Say how many lines of the material below contain the word "orange", with no other words.

┌─ DATASET EXTRACT

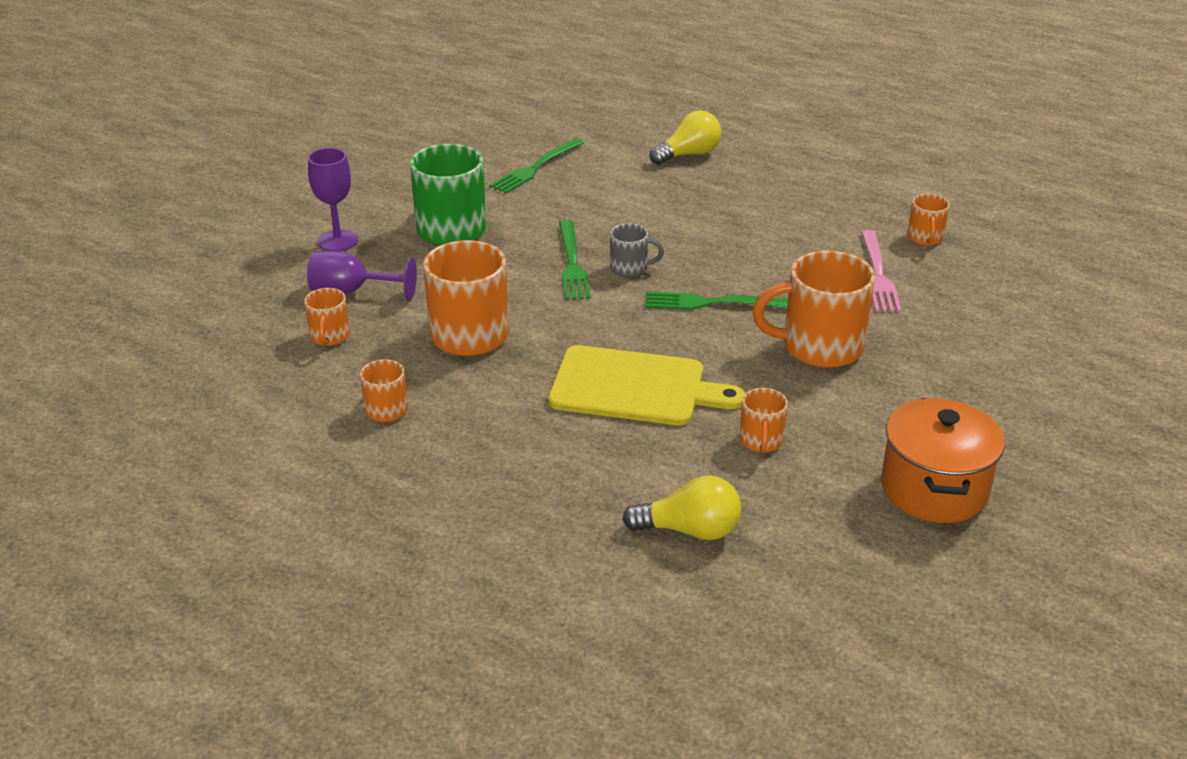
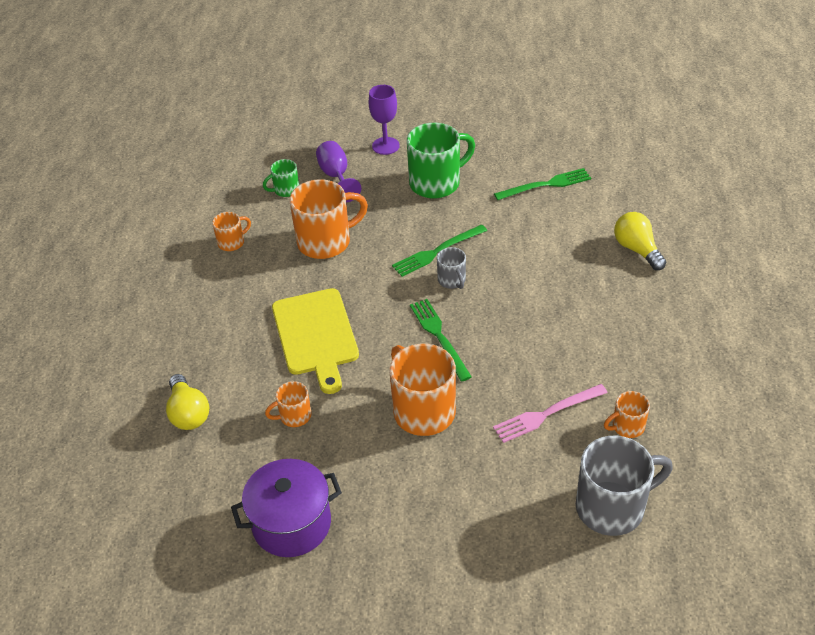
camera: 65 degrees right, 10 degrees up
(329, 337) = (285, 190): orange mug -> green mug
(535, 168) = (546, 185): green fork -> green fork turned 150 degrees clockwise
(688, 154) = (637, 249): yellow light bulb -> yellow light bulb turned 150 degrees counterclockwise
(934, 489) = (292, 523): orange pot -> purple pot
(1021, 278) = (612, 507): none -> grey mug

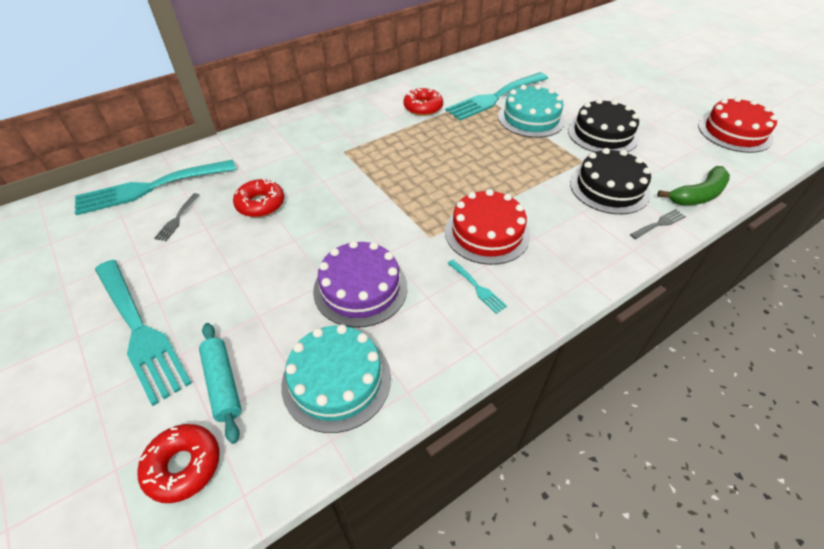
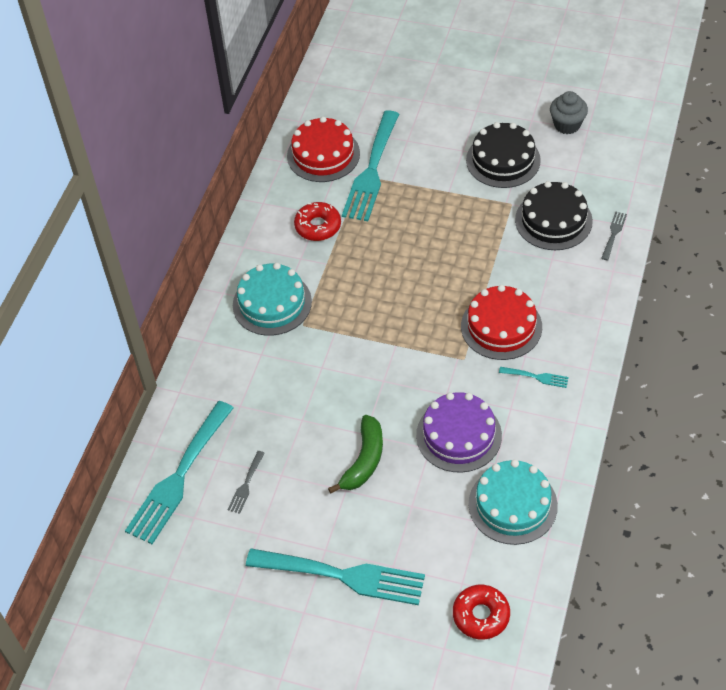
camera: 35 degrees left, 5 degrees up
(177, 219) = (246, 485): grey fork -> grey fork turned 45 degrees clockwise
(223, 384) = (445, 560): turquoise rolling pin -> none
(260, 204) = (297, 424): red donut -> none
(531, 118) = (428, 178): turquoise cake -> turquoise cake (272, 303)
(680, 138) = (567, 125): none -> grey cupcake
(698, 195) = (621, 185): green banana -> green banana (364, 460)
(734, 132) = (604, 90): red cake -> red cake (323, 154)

└─

RESULT OF THIS TASK:
2